Both the line with "(292, 269) = (132, 448): brown eraser -> none" and the line with "(486, 668) = (516, 373): brown" in the records below must appear in the output, along with every line between them, exactly and with nothing added.

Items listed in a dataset
::::

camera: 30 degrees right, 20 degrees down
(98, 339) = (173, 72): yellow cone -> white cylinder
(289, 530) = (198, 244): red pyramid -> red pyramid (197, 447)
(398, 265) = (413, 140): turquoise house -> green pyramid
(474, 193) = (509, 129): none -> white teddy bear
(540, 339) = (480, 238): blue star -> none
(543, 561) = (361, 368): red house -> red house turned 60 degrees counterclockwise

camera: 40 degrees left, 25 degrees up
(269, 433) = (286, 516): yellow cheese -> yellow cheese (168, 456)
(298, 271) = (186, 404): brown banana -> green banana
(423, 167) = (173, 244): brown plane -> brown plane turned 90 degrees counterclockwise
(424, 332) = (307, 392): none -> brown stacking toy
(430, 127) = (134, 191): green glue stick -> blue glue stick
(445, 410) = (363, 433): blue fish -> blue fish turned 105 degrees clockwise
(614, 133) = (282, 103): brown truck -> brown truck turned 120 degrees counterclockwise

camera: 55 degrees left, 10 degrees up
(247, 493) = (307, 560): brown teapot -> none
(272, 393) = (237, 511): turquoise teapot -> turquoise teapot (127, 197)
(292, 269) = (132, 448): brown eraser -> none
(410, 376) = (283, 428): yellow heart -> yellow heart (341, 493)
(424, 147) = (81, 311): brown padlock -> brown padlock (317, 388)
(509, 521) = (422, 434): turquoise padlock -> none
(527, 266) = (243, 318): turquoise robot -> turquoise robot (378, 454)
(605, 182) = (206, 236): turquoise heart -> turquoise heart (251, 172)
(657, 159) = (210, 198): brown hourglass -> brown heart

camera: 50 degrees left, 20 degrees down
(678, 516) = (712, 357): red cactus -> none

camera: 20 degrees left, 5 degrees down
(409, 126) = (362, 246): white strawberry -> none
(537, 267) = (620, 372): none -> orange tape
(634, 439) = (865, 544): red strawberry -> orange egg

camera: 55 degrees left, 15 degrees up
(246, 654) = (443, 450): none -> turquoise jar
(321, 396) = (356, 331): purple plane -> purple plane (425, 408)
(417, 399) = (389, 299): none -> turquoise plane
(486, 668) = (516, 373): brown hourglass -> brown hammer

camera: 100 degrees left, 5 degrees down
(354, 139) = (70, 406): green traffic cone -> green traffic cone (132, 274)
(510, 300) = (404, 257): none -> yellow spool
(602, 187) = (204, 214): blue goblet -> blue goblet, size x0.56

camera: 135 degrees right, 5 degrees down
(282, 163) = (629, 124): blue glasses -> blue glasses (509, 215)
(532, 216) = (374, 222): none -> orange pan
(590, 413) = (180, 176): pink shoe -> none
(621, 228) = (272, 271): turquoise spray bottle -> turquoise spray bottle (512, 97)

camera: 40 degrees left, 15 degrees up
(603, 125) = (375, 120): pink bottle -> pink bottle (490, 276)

::::

REPLY:
(292, 269) = (132, 448): brown eraser -> none
(410, 376) = (283, 428): yellow heart -> yellow heart (341, 493)
(424, 147) = (81, 311): brown padlock -> brown padlock (317, 388)
(509, 521) = (422, 434): turquoise padlock -> none
(527, 266) = (243, 318): turquoise robot -> turquoise robot (378, 454)
(605, 182) = (206, 236): turquoise heart -> turquoise heart (251, 172)
(657, 159) = (210, 198): brown hourglass -> brown heart

camera: 50 degrees left, 20 degrees down
(678, 516) = (712, 357): red cactus -> none

camera: 20 degrees left, 5 degrees down
(409, 126) = (362, 246): white strawberry -> none
(537, 267) = (620, 372): none -> orange tape
(634, 439) = (865, 544): red strawberry -> orange egg

camera: 55 degrees left, 15 degrees up
(246, 654) = (443, 450): none -> turquoise jar
(321, 396) = (356, 331): purple plane -> purple plane (425, 408)
(417, 399) = (389, 299): none -> turquoise plane
(486, 668) = (516, 373): brown hourglass -> brown hammer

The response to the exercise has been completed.